- Supplied data -
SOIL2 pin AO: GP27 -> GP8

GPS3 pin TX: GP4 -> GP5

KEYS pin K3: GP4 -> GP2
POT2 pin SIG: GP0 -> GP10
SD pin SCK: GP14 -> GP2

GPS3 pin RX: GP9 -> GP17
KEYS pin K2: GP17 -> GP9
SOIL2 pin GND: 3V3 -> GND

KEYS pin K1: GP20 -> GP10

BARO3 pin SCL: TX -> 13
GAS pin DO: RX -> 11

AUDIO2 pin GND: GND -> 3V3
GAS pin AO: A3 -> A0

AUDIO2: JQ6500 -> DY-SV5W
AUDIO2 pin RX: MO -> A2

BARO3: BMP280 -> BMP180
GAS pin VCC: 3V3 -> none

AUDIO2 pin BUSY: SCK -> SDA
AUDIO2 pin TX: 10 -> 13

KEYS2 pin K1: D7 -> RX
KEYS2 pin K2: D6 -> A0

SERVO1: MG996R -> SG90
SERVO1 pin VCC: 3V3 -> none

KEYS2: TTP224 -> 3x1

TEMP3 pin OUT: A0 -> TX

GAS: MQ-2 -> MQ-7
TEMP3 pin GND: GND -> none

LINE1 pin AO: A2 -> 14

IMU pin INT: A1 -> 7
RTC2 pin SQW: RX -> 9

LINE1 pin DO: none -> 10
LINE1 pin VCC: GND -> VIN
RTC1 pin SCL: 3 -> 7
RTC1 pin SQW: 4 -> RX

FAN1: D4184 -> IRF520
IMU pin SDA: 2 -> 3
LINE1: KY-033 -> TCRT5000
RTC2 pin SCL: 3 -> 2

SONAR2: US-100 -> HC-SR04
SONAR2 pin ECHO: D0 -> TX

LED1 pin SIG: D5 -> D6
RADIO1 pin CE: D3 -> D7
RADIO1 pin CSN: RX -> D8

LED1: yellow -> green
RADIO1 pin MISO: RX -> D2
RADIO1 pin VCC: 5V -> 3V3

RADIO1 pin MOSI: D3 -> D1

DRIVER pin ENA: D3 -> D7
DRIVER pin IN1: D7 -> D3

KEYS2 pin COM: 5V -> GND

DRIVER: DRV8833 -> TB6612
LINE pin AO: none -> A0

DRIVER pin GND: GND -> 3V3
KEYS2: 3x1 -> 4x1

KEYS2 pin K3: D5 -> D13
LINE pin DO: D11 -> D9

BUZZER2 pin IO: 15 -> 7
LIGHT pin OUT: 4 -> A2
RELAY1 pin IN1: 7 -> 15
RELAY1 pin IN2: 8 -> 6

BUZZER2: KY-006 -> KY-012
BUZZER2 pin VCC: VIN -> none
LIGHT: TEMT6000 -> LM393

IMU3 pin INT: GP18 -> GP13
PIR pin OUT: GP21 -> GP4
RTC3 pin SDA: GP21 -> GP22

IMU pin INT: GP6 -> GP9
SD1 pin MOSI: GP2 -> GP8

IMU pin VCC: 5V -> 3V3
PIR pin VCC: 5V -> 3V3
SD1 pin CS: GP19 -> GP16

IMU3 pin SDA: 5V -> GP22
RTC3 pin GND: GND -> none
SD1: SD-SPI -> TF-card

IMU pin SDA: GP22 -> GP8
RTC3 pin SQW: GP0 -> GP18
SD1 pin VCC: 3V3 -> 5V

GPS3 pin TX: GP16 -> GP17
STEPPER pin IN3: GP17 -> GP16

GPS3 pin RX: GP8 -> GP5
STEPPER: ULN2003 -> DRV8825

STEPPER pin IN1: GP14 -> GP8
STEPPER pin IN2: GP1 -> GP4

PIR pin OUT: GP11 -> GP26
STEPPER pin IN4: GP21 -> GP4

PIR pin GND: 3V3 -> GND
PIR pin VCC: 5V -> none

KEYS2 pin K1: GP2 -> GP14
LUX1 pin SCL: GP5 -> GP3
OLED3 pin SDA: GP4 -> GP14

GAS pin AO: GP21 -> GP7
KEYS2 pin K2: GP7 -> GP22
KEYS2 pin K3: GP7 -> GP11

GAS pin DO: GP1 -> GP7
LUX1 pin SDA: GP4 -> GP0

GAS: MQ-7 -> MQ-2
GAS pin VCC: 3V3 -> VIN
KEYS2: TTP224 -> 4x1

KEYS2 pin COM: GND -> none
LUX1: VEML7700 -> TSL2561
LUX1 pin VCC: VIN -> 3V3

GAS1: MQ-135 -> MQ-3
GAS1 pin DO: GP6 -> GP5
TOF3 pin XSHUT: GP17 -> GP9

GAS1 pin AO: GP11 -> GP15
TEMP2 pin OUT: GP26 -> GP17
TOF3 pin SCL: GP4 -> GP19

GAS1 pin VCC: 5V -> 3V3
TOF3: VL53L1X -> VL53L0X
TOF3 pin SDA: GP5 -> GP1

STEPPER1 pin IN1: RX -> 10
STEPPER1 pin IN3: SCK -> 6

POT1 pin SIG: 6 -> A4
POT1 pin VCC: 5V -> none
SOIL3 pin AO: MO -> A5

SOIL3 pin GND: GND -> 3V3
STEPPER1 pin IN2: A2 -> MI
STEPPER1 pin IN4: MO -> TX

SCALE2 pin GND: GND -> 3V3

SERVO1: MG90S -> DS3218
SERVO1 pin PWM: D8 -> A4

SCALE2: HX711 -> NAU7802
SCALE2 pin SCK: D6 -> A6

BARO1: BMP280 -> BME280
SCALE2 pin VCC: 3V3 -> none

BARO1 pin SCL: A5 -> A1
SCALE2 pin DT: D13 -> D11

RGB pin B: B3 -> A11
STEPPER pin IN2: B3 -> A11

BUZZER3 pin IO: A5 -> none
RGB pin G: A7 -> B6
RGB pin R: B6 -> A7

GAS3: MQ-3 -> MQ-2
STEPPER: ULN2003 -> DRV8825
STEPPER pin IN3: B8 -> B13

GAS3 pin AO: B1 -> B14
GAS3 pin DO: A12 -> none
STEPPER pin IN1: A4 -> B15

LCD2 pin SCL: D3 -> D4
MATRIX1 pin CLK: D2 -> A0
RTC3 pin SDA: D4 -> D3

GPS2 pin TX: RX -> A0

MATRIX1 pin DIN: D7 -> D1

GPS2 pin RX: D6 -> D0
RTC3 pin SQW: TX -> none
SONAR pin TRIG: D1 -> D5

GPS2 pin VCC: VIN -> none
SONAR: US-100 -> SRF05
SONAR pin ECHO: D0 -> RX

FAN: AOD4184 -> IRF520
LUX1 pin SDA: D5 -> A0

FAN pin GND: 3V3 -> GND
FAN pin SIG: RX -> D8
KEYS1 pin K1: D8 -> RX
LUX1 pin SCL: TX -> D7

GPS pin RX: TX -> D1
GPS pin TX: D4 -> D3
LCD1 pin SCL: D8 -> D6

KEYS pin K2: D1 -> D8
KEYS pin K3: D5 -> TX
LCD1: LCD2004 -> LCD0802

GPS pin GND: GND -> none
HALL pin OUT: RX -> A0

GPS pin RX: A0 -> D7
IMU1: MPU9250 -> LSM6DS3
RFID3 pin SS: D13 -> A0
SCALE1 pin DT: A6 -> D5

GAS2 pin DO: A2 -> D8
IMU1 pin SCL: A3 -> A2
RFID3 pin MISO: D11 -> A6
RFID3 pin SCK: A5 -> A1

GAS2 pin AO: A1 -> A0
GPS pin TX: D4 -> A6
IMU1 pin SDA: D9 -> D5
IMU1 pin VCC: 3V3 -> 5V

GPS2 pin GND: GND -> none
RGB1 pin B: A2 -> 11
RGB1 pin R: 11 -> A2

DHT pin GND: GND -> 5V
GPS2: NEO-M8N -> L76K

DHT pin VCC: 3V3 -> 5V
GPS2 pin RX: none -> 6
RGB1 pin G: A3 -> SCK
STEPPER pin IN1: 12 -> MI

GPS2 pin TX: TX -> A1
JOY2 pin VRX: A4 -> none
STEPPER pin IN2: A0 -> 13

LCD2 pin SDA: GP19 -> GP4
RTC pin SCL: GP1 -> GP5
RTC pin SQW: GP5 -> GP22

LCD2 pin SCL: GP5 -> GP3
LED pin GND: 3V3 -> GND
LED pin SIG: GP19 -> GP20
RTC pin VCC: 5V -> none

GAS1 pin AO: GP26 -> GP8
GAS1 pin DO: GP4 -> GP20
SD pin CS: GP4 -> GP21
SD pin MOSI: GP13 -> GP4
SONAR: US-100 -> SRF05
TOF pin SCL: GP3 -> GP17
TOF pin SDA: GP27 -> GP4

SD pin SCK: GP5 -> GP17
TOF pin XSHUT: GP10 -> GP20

- What to produce -
Could you set down, word for word, only the lines above from the line with "AUDIO2 pin GND: GND -> 3V3" to the line with "IMU3 pin INT: GP18 -> GP13", including both?

- Result of this exercise -
AUDIO2 pin GND: GND -> 3V3
GAS pin AO: A3 -> A0

AUDIO2: JQ6500 -> DY-SV5W
AUDIO2 pin RX: MO -> A2

BARO3: BMP280 -> BMP180
GAS pin VCC: 3V3 -> none

AUDIO2 pin BUSY: SCK -> SDA
AUDIO2 pin TX: 10 -> 13

KEYS2 pin K1: D7 -> RX
KEYS2 pin K2: D6 -> A0

SERVO1: MG996R -> SG90
SERVO1 pin VCC: 3V3 -> none

KEYS2: TTP224 -> 3x1

TEMP3 pin OUT: A0 -> TX

GAS: MQ-2 -> MQ-7
TEMP3 pin GND: GND -> none

LINE1 pin AO: A2 -> 14

IMU pin INT: A1 -> 7
RTC2 pin SQW: RX -> 9

LINE1 pin DO: none -> 10
LINE1 pin VCC: GND -> VIN
RTC1 pin SCL: 3 -> 7
RTC1 pin SQW: 4 -> RX

FAN1: D4184 -> IRF520
IMU pin SDA: 2 -> 3
LINE1: KY-033 -> TCRT5000
RTC2 pin SCL: 3 -> 2

SONAR2: US-100 -> HC-SR04
SONAR2 pin ECHO: D0 -> TX

LED1 pin SIG: D5 -> D6
RADIO1 pin CE: D3 -> D7
RADIO1 pin CSN: RX -> D8

LED1: yellow -> green
RADIO1 pin MISO: RX -> D2
RADIO1 pin VCC: 5V -> 3V3

RADIO1 pin MOSI: D3 -> D1

DRIVER pin ENA: D3 -> D7
DRIVER pin IN1: D7 -> D3

KEYS2 pin COM: 5V -> GND

DRIVER: DRV8833 -> TB6612
LINE pin AO: none -> A0

DRIVER pin GND: GND -> 3V3
KEYS2: 3x1 -> 4x1

KEYS2 pin K3: D5 -> D13
LINE pin DO: D11 -> D9

BUZZER2 pin IO: 15 -> 7
LIGHT pin OUT: 4 -> A2
RELAY1 pin IN1: 7 -> 15
RELAY1 pin IN2: 8 -> 6

BUZZER2: KY-006 -> KY-012
BUZZER2 pin VCC: VIN -> none
LIGHT: TEMT6000 -> LM393

IMU3 pin INT: GP18 -> GP13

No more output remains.